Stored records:
::::::

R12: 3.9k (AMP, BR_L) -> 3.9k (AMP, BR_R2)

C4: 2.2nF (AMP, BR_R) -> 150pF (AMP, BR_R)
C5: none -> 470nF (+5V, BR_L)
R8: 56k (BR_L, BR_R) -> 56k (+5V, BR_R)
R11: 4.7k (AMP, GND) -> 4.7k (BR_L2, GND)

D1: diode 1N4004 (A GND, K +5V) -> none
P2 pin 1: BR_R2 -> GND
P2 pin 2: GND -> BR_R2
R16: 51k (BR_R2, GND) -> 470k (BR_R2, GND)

::::::

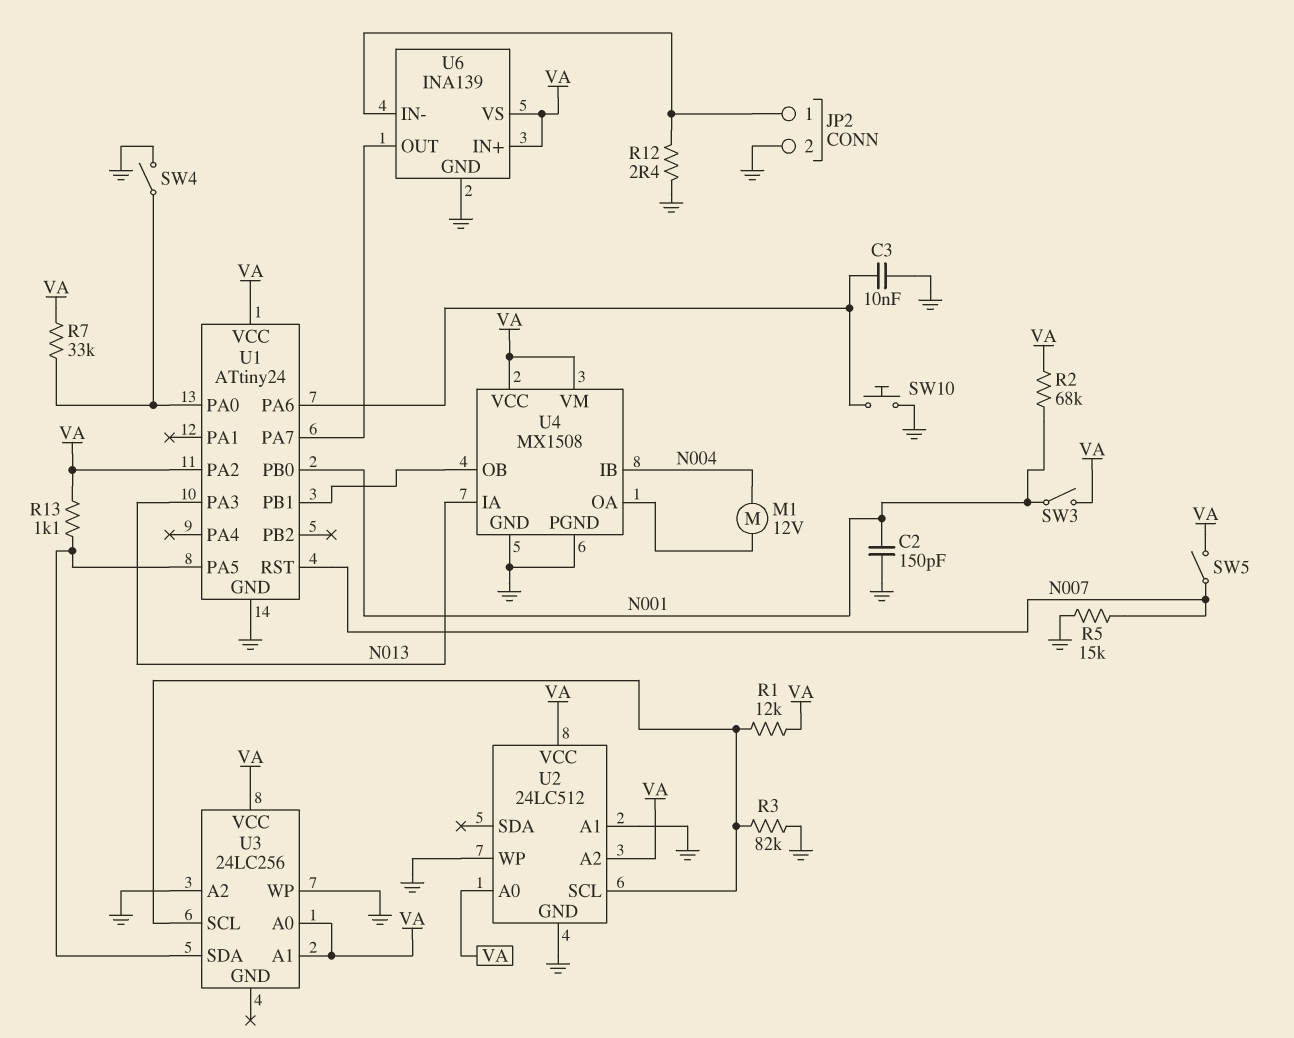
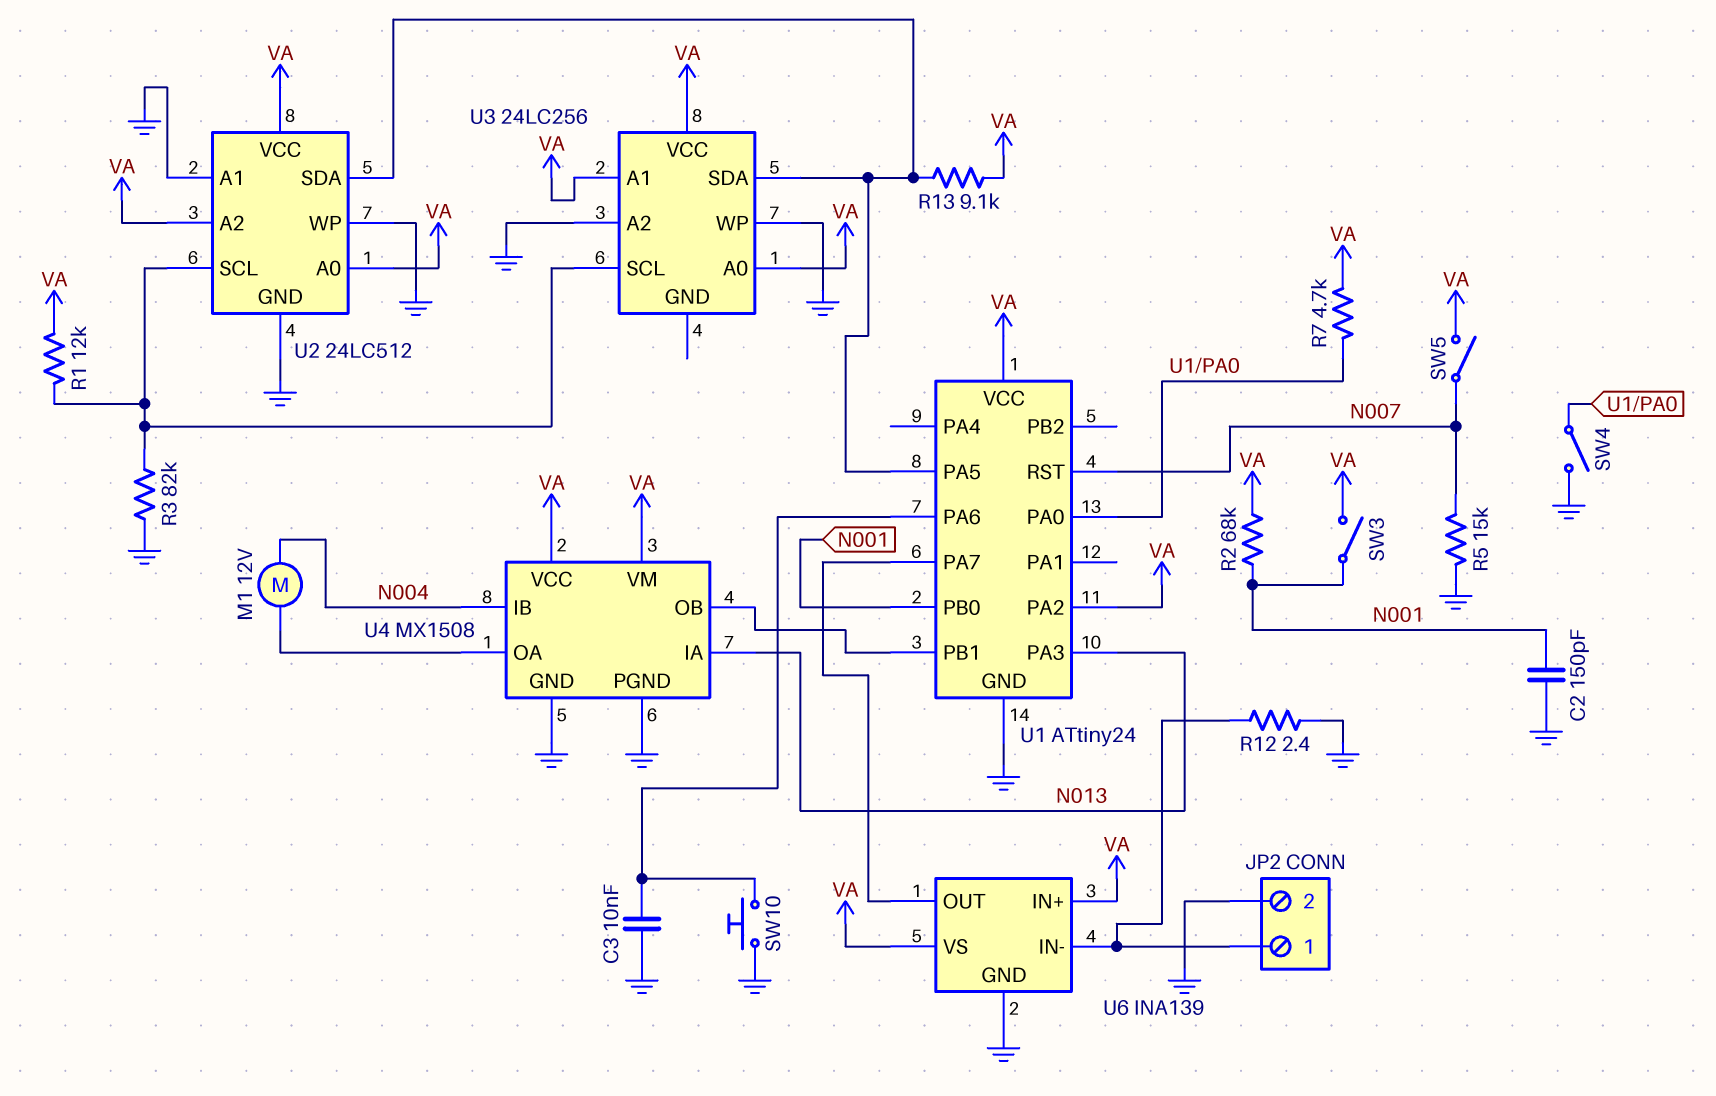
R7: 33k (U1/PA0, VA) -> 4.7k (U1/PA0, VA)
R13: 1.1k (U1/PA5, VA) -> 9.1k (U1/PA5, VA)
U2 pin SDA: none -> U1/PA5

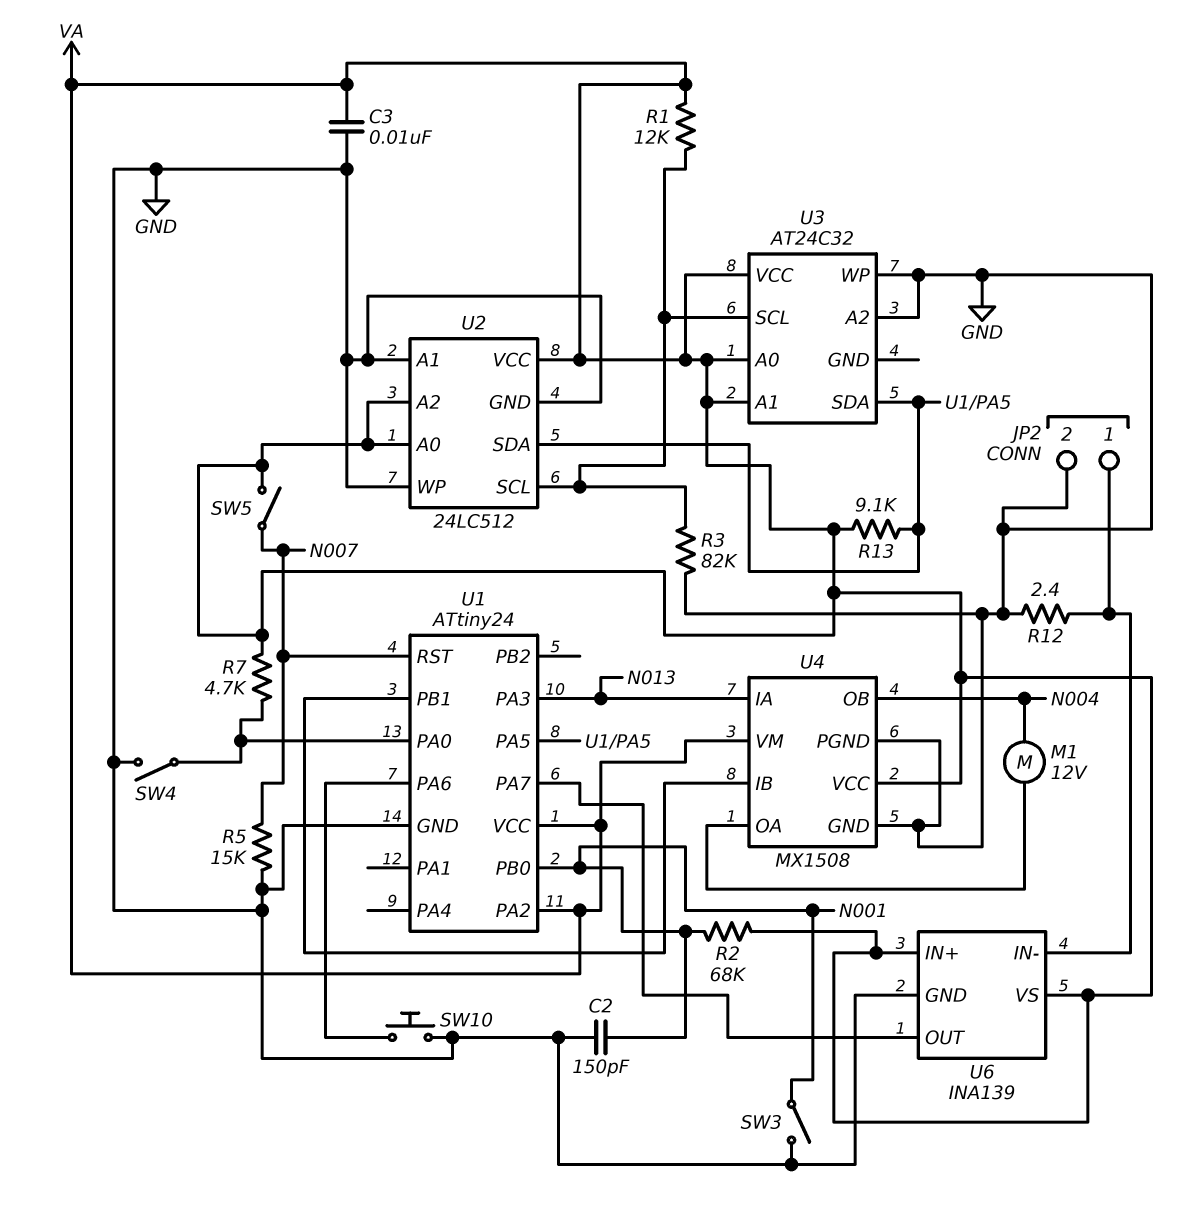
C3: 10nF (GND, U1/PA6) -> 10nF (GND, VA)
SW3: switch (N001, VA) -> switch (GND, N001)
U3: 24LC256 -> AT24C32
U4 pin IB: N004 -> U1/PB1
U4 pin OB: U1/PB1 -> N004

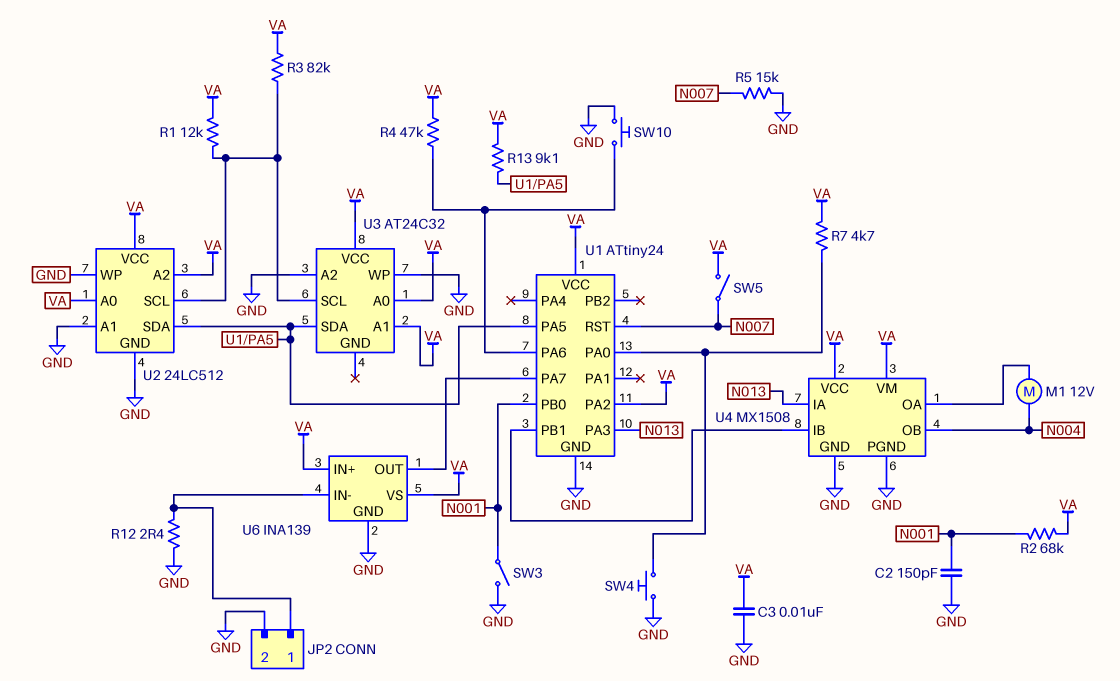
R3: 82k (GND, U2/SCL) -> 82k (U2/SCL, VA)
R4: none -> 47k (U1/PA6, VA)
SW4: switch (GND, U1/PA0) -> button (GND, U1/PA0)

::::::

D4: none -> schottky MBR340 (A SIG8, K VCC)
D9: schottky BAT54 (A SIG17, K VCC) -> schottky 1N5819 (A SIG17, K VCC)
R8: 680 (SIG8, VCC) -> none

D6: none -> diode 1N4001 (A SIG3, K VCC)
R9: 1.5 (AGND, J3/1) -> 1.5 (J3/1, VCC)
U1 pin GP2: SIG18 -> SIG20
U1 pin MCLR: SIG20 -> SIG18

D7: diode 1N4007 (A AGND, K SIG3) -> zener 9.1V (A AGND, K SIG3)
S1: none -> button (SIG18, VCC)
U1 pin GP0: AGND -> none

::::::

• **Exercise details**
Please filter the entries for the word "AGND" and copy the lines that have it.

• **Result for this task**
R9: 1.5 (AGND, J3/1) -> 1.5 (J3/1, VCC)
D7: diode 1N4007 (A AGND, K SIG3) -> zener 9.1V (A AGND, K SIG3)
U1 pin GP0: AGND -> none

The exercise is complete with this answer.